Itemized modification records:
--- START ---
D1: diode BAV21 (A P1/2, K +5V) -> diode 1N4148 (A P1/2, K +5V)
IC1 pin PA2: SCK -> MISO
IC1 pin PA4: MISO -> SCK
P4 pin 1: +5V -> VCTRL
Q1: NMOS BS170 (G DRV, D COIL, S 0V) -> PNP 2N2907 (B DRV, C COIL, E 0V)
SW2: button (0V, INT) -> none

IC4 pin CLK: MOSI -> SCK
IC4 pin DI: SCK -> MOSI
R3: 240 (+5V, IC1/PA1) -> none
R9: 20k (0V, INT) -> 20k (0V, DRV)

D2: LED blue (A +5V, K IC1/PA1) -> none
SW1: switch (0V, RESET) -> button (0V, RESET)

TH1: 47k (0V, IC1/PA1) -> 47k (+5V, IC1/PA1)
--- END ---
--- START ---
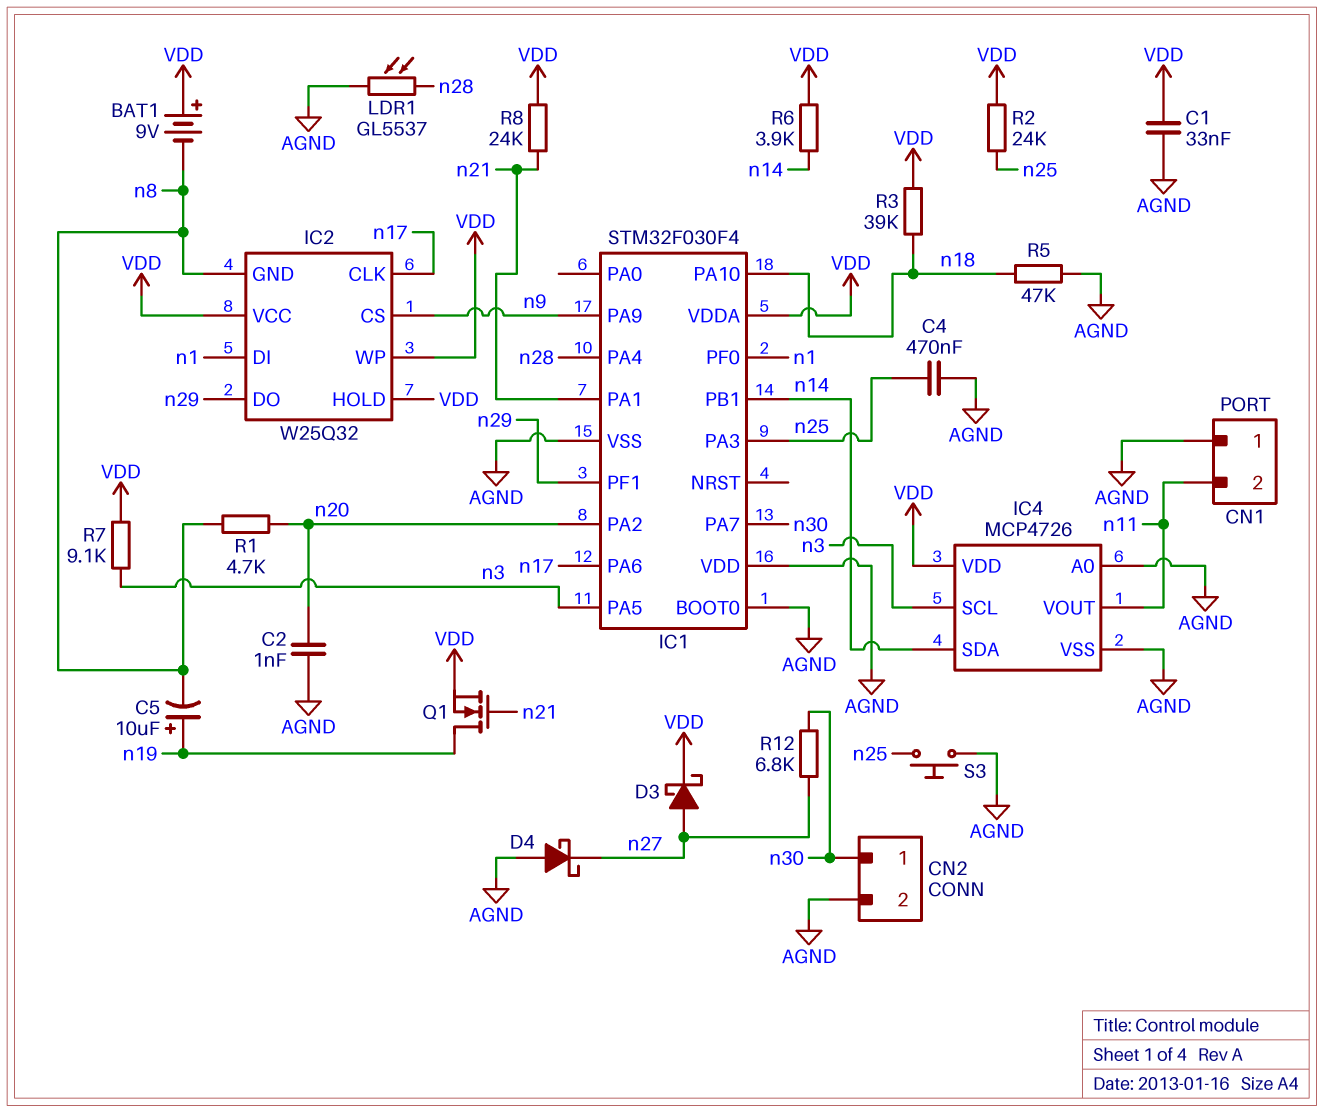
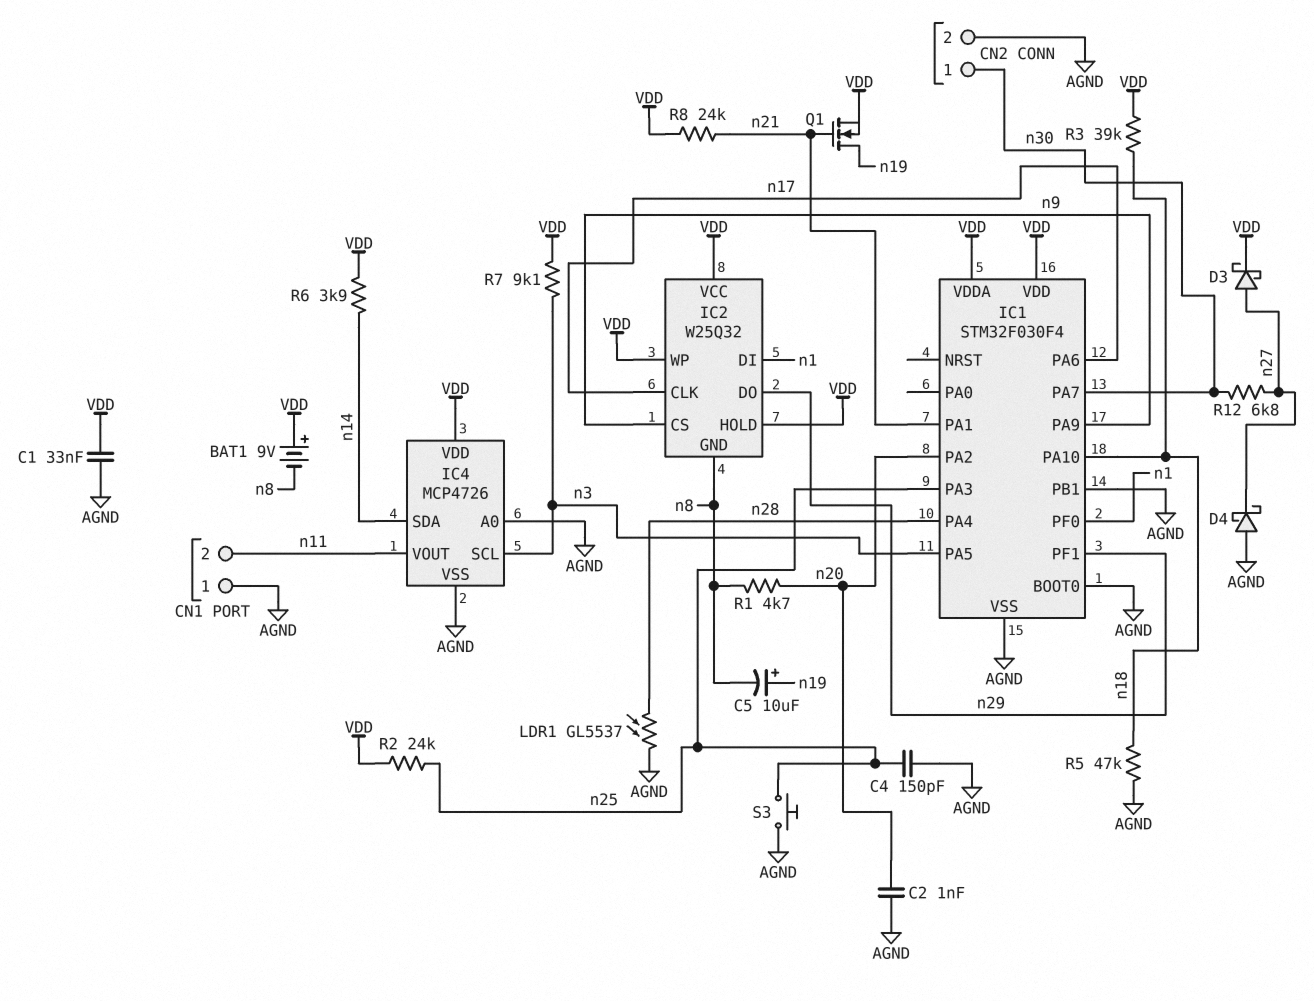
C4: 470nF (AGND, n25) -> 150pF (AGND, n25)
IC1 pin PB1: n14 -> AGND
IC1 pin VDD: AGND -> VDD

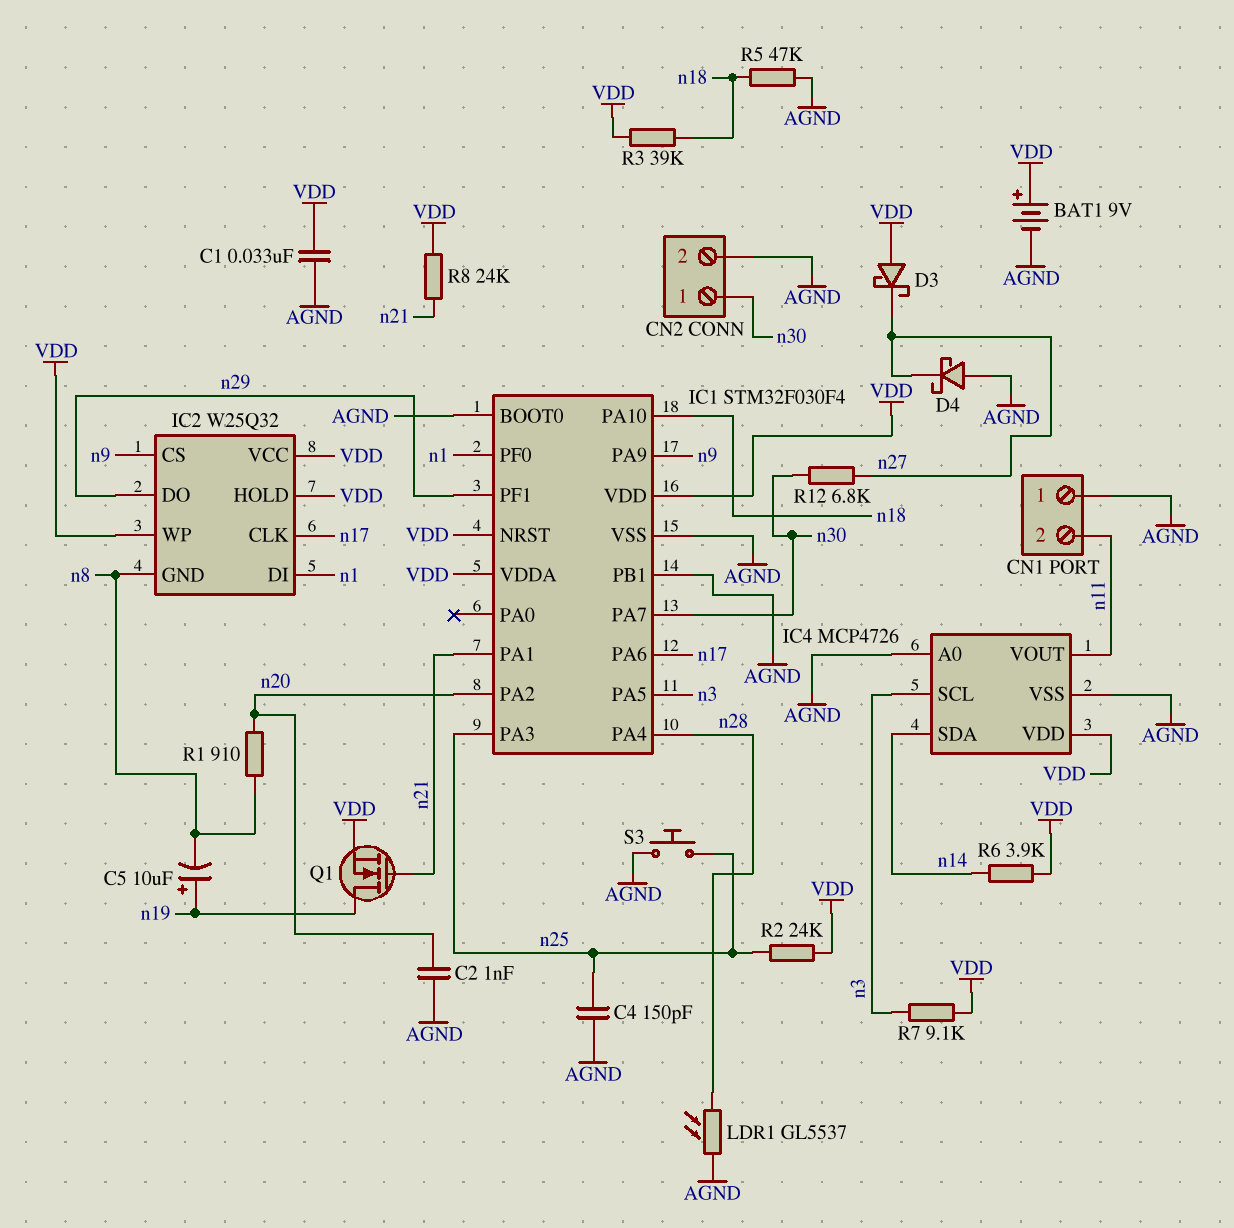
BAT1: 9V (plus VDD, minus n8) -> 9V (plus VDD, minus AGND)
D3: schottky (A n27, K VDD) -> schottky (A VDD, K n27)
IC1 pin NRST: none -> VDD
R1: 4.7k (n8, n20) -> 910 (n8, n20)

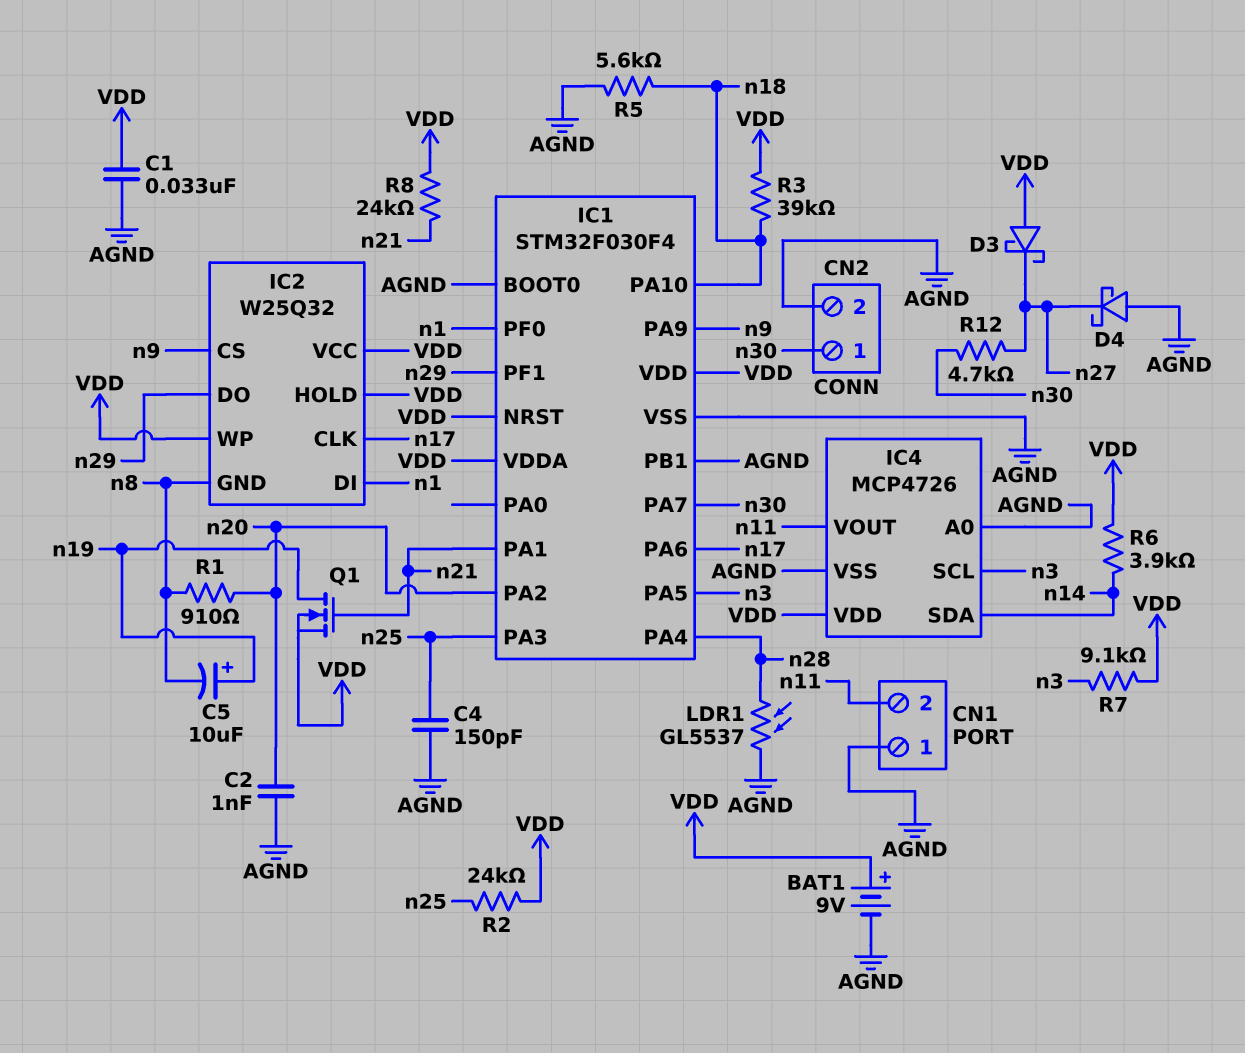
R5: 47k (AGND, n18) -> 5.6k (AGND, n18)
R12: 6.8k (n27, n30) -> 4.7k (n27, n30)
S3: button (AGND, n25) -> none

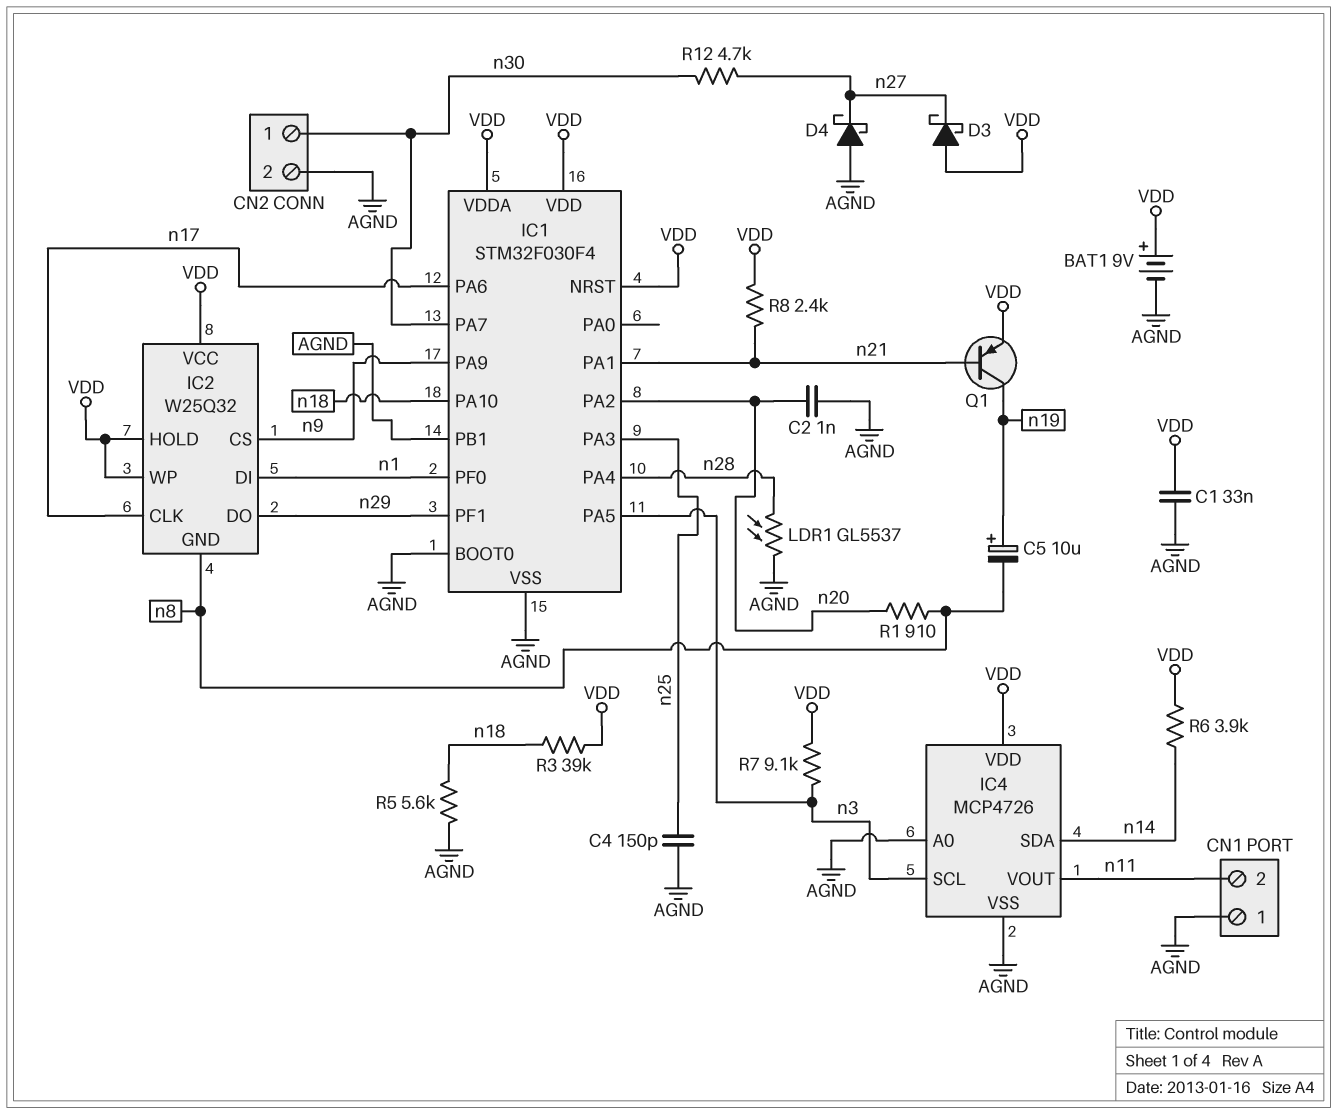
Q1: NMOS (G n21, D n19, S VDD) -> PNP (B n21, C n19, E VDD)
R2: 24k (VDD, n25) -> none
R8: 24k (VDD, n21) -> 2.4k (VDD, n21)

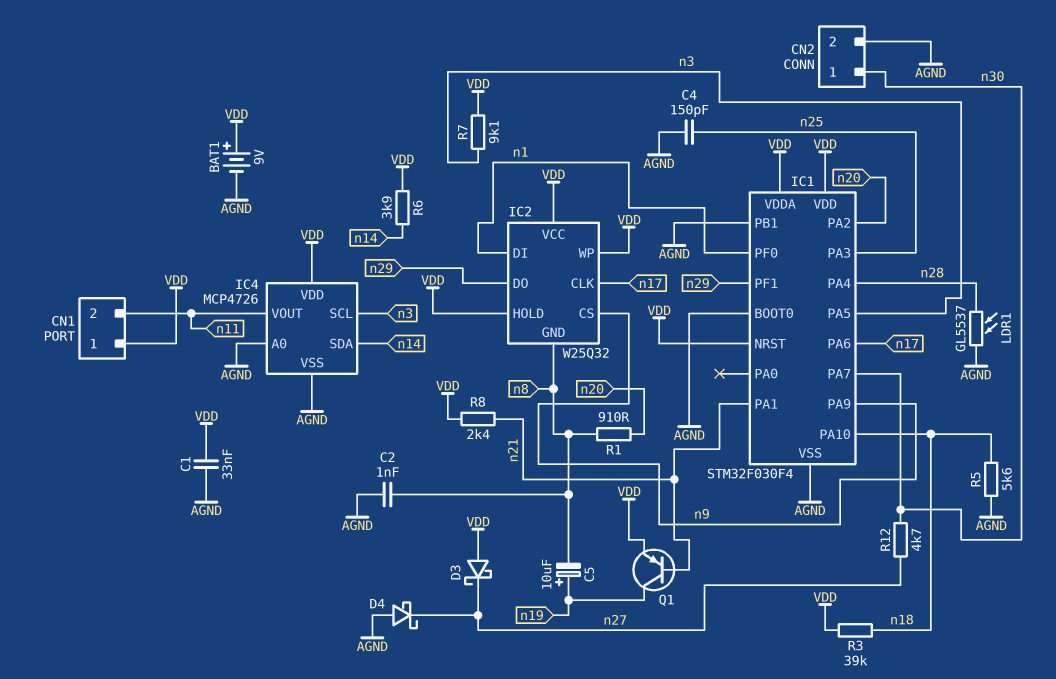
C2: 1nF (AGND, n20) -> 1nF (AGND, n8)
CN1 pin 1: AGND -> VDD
--- END ---
WORK TO COMPLETE — Return the lines above from the one with "BAT1: 9V (plus" through the one with "CN1 pin 1: AGND -> VDD", verbatim and nothing else. Omit every picture.

YOUR SOLUTION —
BAT1: 9V (plus VDD, minus n8) -> 9V (plus VDD, minus AGND)
D3: schottky (A n27, K VDD) -> schottky (A VDD, K n27)
IC1 pin NRST: none -> VDD
R1: 4.7k (n8, n20) -> 910 (n8, n20)

R5: 47k (AGND, n18) -> 5.6k (AGND, n18)
R12: 6.8k (n27, n30) -> 4.7k (n27, n30)
S3: button (AGND, n25) -> none

Q1: NMOS (G n21, D n19, S VDD) -> PNP (B n21, C n19, E VDD)
R2: 24k (VDD, n25) -> none
R8: 24k (VDD, n21) -> 2.4k (VDD, n21)

C2: 1nF (AGND, n20) -> 1nF (AGND, n8)
CN1 pin 1: AGND -> VDD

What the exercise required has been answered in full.